▶ [Assigned task]
What you need to produce from the material below is an exact transcription of the lines from the one with "orange cone B2" through the one with "orange plate H4", both included, and no other line.

▶ [Records for this exercise]
━━━

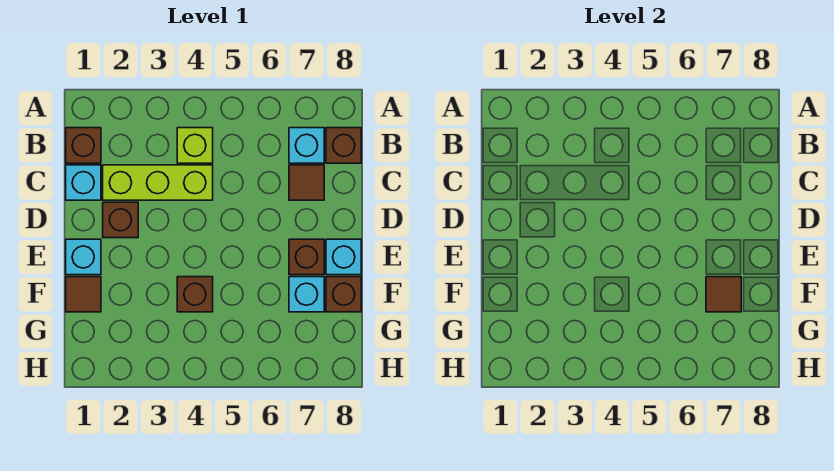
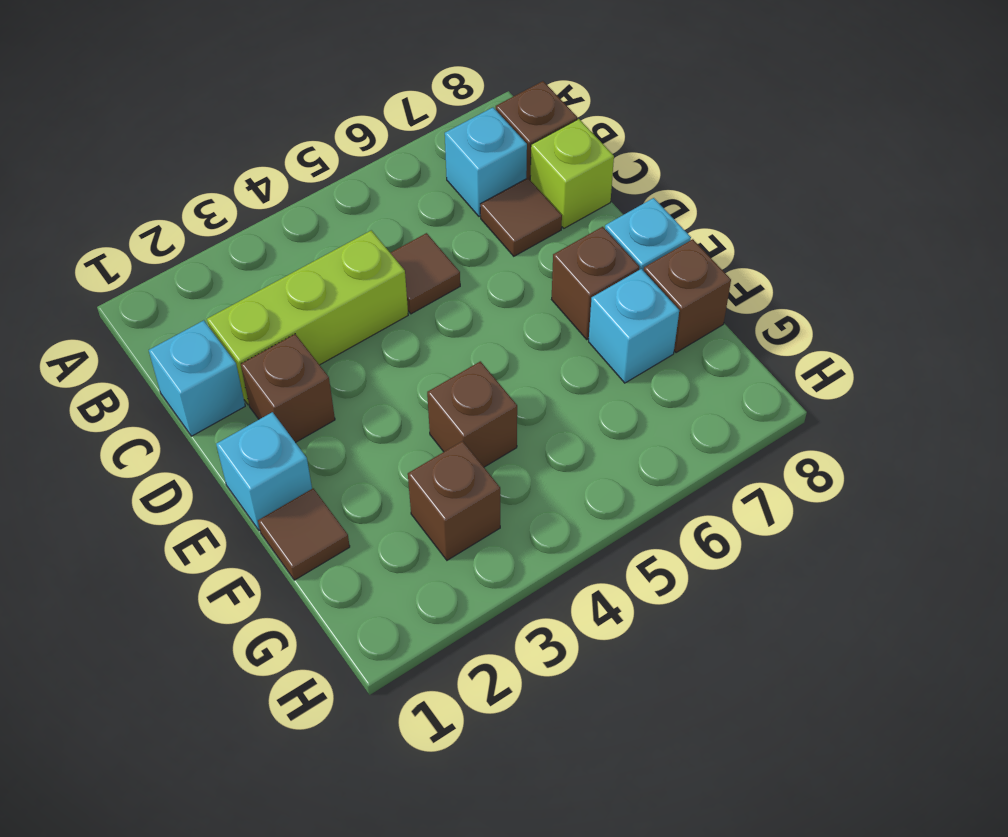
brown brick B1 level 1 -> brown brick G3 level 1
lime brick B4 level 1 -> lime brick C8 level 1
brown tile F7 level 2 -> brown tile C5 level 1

━━━

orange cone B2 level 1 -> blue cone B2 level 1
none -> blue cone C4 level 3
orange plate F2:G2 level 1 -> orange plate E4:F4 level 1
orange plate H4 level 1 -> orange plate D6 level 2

━━━

▶ [Result for this exercise]
orange cone B2 level 1 -> blue cone B2 level 1
none -> blue cone C4 level 3
orange plate F2:G2 level 1 -> orange plate E4:F4 level 1
orange plate H4 level 1 -> orange plate D6 level 2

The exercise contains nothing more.